* About this exercise:
Copy every line below precisely, leaving nothing out.

[Itemized modification records]
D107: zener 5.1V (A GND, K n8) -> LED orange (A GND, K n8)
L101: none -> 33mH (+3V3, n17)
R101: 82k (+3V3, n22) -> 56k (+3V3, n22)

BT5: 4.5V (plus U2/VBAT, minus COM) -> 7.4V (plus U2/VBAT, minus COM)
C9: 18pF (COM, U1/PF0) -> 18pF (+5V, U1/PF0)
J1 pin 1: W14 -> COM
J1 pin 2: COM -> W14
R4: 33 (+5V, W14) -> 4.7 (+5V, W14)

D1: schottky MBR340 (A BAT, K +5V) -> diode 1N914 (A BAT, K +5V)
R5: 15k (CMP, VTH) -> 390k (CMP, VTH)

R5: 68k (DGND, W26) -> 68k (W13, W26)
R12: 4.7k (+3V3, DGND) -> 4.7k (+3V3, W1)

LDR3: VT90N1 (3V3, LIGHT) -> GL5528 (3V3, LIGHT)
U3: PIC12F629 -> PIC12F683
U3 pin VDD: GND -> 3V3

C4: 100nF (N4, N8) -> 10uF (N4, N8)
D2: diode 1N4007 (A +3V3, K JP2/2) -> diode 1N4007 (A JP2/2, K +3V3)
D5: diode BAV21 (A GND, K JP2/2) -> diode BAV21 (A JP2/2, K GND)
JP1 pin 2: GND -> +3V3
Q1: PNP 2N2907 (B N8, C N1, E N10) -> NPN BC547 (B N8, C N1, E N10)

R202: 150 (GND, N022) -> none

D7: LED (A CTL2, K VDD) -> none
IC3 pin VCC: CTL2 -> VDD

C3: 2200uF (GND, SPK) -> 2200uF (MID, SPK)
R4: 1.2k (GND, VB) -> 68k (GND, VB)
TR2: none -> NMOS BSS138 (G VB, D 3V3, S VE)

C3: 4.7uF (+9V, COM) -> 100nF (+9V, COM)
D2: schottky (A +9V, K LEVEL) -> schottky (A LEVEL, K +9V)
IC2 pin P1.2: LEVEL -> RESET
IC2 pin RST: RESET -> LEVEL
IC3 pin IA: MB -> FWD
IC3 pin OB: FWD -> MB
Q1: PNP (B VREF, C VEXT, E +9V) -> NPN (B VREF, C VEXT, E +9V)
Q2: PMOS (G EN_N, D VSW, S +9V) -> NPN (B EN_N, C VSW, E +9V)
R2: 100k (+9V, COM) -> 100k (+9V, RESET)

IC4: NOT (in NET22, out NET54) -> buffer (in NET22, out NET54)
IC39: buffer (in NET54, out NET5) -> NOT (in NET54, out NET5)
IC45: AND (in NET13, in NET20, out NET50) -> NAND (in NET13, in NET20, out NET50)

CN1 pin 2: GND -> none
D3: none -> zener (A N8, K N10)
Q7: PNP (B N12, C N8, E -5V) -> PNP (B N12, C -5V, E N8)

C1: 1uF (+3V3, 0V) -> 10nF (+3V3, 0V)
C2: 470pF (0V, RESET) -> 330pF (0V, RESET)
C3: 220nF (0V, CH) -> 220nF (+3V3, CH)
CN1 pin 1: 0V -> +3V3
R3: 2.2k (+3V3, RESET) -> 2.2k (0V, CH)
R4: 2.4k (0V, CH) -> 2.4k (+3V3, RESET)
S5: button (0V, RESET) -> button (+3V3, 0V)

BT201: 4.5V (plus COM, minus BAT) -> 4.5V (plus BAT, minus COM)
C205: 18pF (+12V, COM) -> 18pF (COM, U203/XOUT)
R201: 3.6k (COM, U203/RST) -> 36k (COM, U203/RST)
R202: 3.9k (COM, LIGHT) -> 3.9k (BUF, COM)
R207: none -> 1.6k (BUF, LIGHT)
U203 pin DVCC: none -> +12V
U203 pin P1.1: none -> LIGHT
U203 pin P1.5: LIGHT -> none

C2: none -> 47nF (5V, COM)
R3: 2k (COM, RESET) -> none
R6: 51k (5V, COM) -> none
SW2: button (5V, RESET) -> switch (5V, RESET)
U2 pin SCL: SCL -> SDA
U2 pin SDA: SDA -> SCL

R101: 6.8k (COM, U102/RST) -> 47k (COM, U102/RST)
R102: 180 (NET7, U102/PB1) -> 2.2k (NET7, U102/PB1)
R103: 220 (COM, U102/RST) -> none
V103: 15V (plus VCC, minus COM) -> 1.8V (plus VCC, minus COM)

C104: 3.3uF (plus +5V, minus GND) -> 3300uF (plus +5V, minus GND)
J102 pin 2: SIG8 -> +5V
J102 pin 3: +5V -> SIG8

* Solution to this task:
D107: zener 5.1V (A GND, K n8) -> LED orange (A GND, K n8)
L101: none -> 33mH (+3V3, n17)
R101: 82k (+3V3, n22) -> 56k (+3V3, n22)

BT5: 4.5V (plus U2/VBAT, minus COM) -> 7.4V (plus U2/VBAT, minus COM)
C9: 18pF (COM, U1/PF0) -> 18pF (+5V, U1/PF0)
J1 pin 1: W14 -> COM
J1 pin 2: COM -> W14
R4: 33 (+5V, W14) -> 4.7 (+5V, W14)

D1: schottky MBR340 (A BAT, K +5V) -> diode 1N914 (A BAT, K +5V)
R5: 15k (CMP, VTH) -> 390k (CMP, VTH)

R5: 68k (DGND, W26) -> 68k (W13, W26)
R12: 4.7k (+3V3, DGND) -> 4.7k (+3V3, W1)

LDR3: VT90N1 (3V3, LIGHT) -> GL5528 (3V3, LIGHT)
U3: PIC12F629 -> PIC12F683
U3 pin VDD: GND -> 3V3

C4: 100nF (N4, N8) -> 10uF (N4, N8)
D2: diode 1N4007 (A +3V3, K JP2/2) -> diode 1N4007 (A JP2/2, K +3V3)
D5: diode BAV21 (A GND, K JP2/2) -> diode BAV21 (A JP2/2, K GND)
JP1 pin 2: GND -> +3V3
Q1: PNP 2N2907 (B N8, C N1, E N10) -> NPN BC547 (B N8, C N1, E N10)

R202: 150 (GND, N022) -> none

D7: LED (A CTL2, K VDD) -> none
IC3 pin VCC: CTL2 -> VDD

C3: 2200uF (GND, SPK) -> 2200uF (MID, SPK)
R4: 1.2k (GND, VB) -> 68k (GND, VB)
TR2: none -> NMOS BSS138 (G VB, D 3V3, S VE)

C3: 4.7uF (+9V, COM) -> 100nF (+9V, COM)
D2: schottky (A +9V, K LEVEL) -> schottky (A LEVEL, K +9V)
IC2 pin P1.2: LEVEL -> RESET
IC2 pin RST: RESET -> LEVEL
IC3 pin IA: MB -> FWD
IC3 pin OB: FWD -> MB
Q1: PNP (B VREF, C VEXT, E +9V) -> NPN (B VREF, C VEXT, E +9V)
Q2: PMOS (G EN_N, D VSW, S +9V) -> NPN (B EN_N, C VSW, E +9V)
R2: 100k (+9V, COM) -> 100k (+9V, RESET)

IC4: NOT (in NET22, out NET54) -> buffer (in NET22, out NET54)
IC39: buffer (in NET54, out NET5) -> NOT (in NET54, out NET5)
IC45: AND (in NET13, in NET20, out NET50) -> NAND (in NET13, in NET20, out NET50)

CN1 pin 2: GND -> none
D3: none -> zener (A N8, K N10)
Q7: PNP (B N12, C N8, E -5V) -> PNP (B N12, C -5V, E N8)

C1: 1uF (+3V3, 0V) -> 10nF (+3V3, 0V)
C2: 470pF (0V, RESET) -> 330pF (0V, RESET)
C3: 220nF (0V, CH) -> 220nF (+3V3, CH)
CN1 pin 1: 0V -> +3V3
R3: 2.2k (+3V3, RESET) -> 2.2k (0V, CH)
R4: 2.4k (0V, CH) -> 2.4k (+3V3, RESET)
S5: button (0V, RESET) -> button (+3V3, 0V)

BT201: 4.5V (plus COM, minus BAT) -> 4.5V (plus BAT, minus COM)
C205: 18pF (+12V, COM) -> 18pF (COM, U203/XOUT)
R201: 3.6k (COM, U203/RST) -> 36k (COM, U203/RST)
R202: 3.9k (COM, LIGHT) -> 3.9k (BUF, COM)
R207: none -> 1.6k (BUF, LIGHT)
U203 pin DVCC: none -> +12V
U203 pin P1.1: none -> LIGHT
U203 pin P1.5: LIGHT -> none

C2: none -> 47nF (5V, COM)
R3: 2k (COM, RESET) -> none
R6: 51k (5V, COM) -> none
SW2: button (5V, RESET) -> switch (5V, RESET)
U2 pin SCL: SCL -> SDA
U2 pin SDA: SDA -> SCL

R101: 6.8k (COM, U102/RST) -> 47k (COM, U102/RST)
R102: 180 (NET7, U102/PB1) -> 2.2k (NET7, U102/PB1)
R103: 220 (COM, U102/RST) -> none
V103: 15V (plus VCC, minus COM) -> 1.8V (plus VCC, minus COM)

C104: 3.3uF (plus +5V, minus GND) -> 3300uF (plus +5V, minus GND)
J102 pin 2: SIG8 -> +5V
J102 pin 3: +5V -> SIG8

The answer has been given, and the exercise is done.